Exercise requirements ▸ Copy every line in the rows below word for word, leaving out the pictures.

Recorded information ▸
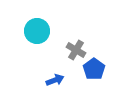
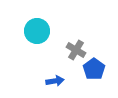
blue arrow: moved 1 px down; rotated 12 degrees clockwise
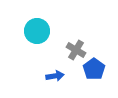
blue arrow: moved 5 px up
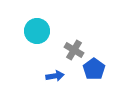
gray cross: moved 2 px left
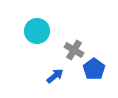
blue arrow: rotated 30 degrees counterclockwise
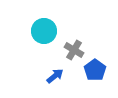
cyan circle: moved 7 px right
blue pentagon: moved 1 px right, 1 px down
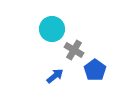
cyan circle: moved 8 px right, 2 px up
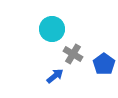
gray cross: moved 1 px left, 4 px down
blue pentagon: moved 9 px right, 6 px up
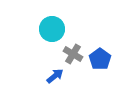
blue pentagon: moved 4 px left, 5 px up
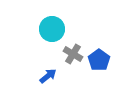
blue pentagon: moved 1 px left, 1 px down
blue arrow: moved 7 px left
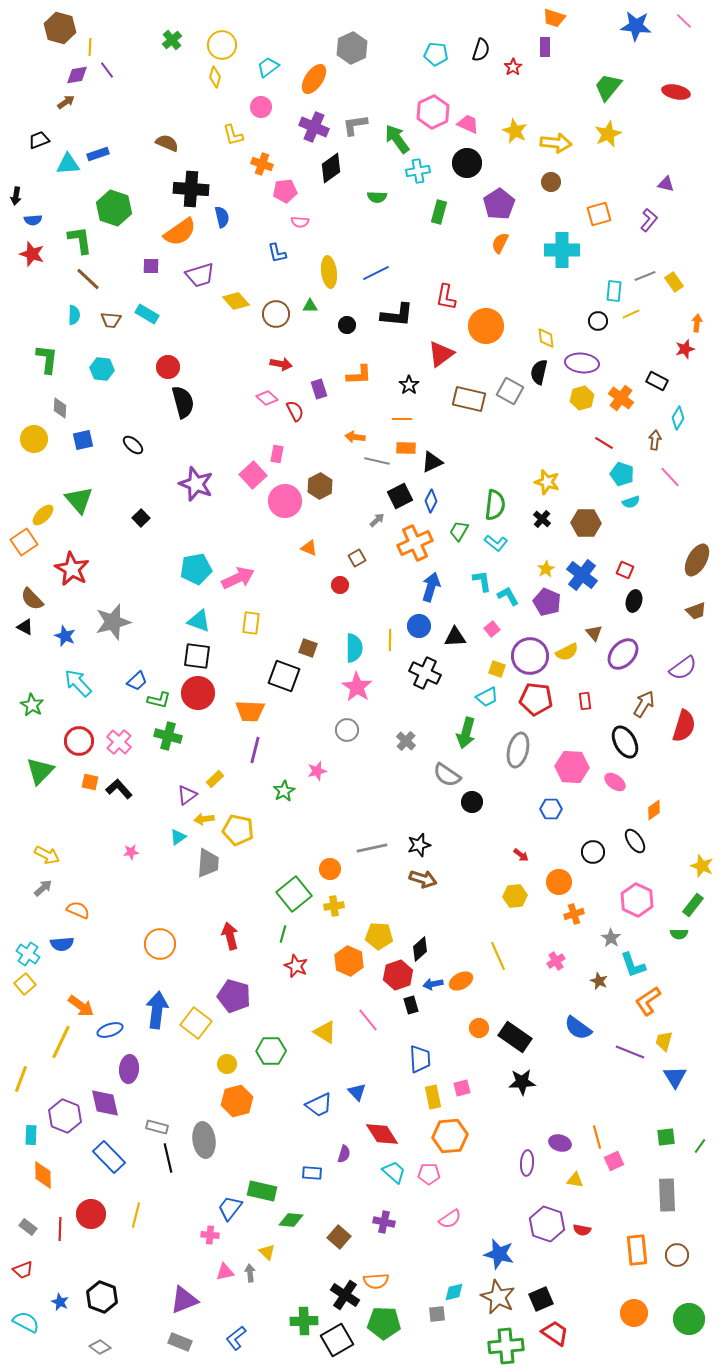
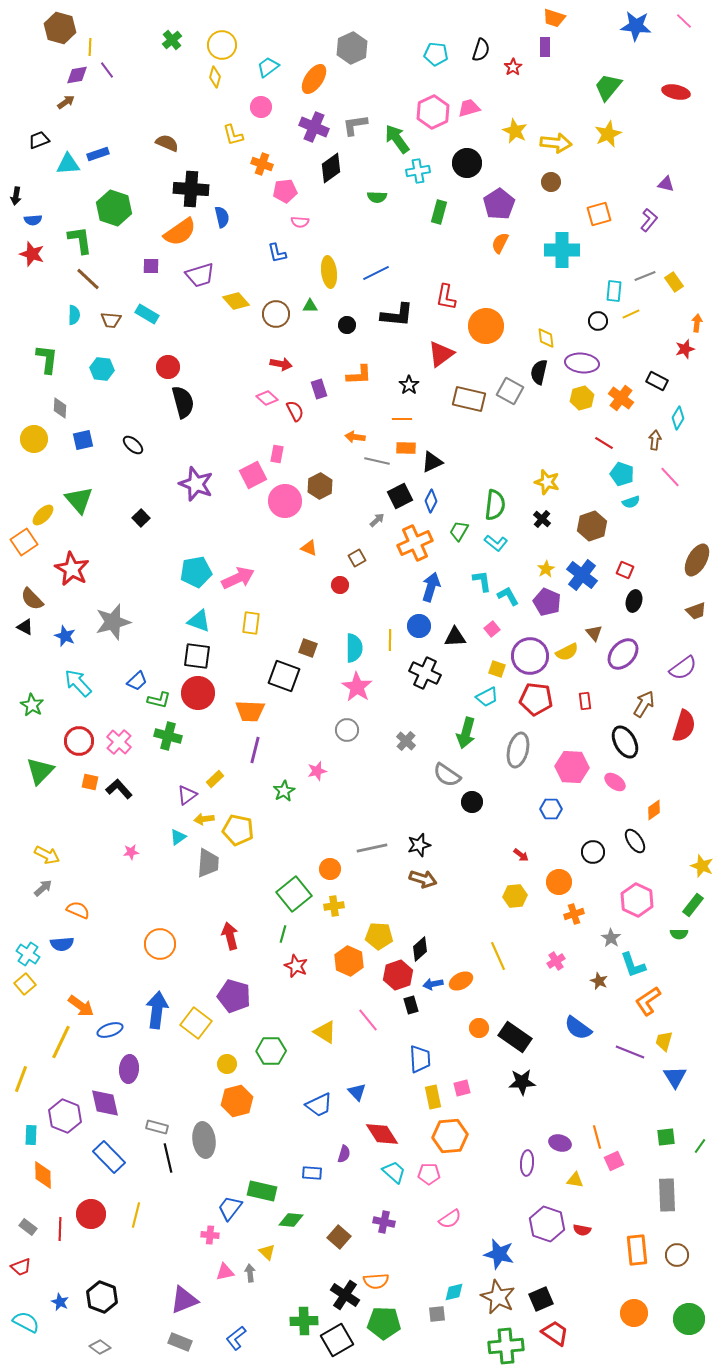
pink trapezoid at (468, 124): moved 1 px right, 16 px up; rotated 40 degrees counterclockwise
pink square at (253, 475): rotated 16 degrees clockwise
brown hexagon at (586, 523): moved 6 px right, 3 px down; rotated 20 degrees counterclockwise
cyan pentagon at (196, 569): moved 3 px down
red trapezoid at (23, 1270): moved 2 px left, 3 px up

Written reply ▸
blue arrow: moved 1 px down; rotated 12 degrees clockwise
blue arrow: moved 5 px up
gray cross: moved 2 px left
blue arrow: rotated 30 degrees counterclockwise
cyan circle: moved 7 px right
blue pentagon: moved 1 px right, 1 px down
cyan circle: moved 8 px right, 2 px up
gray cross: moved 1 px left, 4 px down
blue pentagon: moved 9 px right, 6 px up
blue pentagon: moved 4 px left, 5 px up
blue pentagon: moved 1 px left, 1 px down
blue arrow: moved 7 px left
pink trapezoid at (468, 124): moved 1 px right, 16 px up; rotated 40 degrees counterclockwise
pink square at (253, 475): rotated 16 degrees clockwise
brown hexagon at (586, 523): moved 6 px right, 3 px down; rotated 20 degrees counterclockwise
cyan pentagon at (196, 569): moved 3 px down
red trapezoid at (23, 1270): moved 2 px left, 3 px up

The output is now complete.